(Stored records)

Content starts

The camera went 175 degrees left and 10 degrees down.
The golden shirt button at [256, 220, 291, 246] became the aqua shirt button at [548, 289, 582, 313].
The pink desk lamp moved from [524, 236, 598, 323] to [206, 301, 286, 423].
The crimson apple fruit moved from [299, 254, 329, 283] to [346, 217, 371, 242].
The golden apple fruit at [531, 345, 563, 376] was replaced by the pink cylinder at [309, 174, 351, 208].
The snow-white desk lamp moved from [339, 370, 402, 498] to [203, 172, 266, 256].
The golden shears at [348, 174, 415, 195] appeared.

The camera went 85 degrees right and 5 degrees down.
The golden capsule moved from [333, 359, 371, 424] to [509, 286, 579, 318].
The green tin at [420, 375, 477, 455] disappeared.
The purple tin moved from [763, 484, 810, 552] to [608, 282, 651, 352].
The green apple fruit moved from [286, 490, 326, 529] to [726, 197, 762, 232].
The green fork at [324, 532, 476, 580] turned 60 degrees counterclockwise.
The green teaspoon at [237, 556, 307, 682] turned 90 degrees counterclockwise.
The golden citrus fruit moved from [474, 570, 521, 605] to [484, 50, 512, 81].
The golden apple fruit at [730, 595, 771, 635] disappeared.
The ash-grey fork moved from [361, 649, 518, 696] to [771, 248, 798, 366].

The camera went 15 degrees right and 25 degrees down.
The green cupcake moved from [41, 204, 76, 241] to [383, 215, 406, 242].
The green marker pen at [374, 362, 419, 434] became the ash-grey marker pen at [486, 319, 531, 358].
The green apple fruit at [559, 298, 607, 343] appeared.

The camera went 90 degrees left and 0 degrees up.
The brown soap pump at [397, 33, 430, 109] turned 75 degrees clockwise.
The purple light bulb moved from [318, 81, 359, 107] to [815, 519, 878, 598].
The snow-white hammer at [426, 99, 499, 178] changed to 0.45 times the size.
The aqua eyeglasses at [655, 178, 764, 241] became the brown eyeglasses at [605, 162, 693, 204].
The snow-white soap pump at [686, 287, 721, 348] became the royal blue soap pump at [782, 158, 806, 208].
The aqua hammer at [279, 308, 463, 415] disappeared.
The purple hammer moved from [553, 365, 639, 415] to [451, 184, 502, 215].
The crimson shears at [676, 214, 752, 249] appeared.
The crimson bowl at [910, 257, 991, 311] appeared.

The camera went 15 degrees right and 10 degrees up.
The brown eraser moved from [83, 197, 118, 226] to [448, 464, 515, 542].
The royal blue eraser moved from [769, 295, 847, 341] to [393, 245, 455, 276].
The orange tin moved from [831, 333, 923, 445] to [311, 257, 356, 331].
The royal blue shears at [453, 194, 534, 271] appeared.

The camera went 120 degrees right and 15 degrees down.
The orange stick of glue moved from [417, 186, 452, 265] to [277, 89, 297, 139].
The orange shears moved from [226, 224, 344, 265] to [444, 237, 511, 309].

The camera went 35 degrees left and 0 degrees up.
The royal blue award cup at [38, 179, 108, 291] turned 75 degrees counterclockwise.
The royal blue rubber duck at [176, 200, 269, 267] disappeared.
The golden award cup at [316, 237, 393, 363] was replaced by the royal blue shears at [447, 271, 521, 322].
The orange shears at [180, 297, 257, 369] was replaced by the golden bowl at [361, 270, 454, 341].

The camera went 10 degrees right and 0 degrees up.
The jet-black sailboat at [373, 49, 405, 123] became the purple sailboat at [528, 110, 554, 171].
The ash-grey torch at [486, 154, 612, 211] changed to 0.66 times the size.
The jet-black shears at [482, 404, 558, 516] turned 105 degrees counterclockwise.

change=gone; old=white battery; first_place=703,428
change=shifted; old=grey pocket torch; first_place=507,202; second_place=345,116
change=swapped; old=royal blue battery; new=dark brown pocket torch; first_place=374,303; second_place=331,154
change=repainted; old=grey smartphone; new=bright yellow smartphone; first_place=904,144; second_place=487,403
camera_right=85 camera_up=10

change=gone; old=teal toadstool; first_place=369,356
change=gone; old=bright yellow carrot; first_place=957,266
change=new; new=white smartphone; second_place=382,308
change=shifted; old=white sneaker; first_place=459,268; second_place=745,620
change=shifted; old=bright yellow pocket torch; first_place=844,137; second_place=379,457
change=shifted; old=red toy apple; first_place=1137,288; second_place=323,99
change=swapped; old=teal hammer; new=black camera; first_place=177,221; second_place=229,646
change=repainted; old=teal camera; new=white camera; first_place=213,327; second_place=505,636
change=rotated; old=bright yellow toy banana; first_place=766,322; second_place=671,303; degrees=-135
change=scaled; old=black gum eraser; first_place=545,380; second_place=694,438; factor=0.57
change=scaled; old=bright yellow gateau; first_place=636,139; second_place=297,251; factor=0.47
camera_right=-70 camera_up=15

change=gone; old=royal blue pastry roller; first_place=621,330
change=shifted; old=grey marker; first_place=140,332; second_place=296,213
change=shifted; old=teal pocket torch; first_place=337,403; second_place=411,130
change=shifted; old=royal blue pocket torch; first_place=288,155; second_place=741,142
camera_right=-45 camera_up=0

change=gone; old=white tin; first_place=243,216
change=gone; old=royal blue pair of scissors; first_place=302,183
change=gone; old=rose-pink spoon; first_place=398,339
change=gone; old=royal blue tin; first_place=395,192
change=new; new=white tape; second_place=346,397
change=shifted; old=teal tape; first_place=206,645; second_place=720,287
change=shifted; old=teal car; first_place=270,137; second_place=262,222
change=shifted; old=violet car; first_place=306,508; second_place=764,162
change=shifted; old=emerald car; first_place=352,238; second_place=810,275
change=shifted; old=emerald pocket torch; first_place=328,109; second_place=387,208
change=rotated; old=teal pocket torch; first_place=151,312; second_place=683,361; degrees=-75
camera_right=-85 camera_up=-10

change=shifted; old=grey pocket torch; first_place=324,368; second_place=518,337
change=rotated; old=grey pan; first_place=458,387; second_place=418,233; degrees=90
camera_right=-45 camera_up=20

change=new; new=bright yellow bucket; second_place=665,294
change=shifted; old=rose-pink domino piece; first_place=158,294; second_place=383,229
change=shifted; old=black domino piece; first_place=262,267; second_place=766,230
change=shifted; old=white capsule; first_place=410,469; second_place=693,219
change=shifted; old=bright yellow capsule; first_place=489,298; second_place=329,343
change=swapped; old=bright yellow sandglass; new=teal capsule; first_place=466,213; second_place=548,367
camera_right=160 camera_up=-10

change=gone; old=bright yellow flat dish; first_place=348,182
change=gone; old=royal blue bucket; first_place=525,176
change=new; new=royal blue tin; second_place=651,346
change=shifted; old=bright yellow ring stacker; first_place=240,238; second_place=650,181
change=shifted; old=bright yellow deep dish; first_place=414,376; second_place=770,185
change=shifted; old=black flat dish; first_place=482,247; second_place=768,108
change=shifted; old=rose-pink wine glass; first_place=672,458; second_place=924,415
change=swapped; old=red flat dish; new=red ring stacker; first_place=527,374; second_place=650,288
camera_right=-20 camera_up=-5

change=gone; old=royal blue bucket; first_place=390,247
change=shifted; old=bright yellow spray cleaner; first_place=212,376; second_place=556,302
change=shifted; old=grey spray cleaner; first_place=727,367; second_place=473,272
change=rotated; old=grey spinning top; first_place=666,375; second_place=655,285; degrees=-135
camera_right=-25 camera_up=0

Content ends

# WHAT THIS TASK INVOLVES
From the records above, transcribe exactly the run of lines that opens with the line holding "change=swapped; old=royal blue" and closes with the line holding "change=repainted; old=grey smartphone;", both included.

# EXPECTED OUTPUT
change=swapped; old=royal blue battery; new=dark brown pocket torch; first_place=374,303; second_place=331,154
change=repainted; old=grey smartphone; new=bright yellow smartphone; first_place=904,144; second_place=487,403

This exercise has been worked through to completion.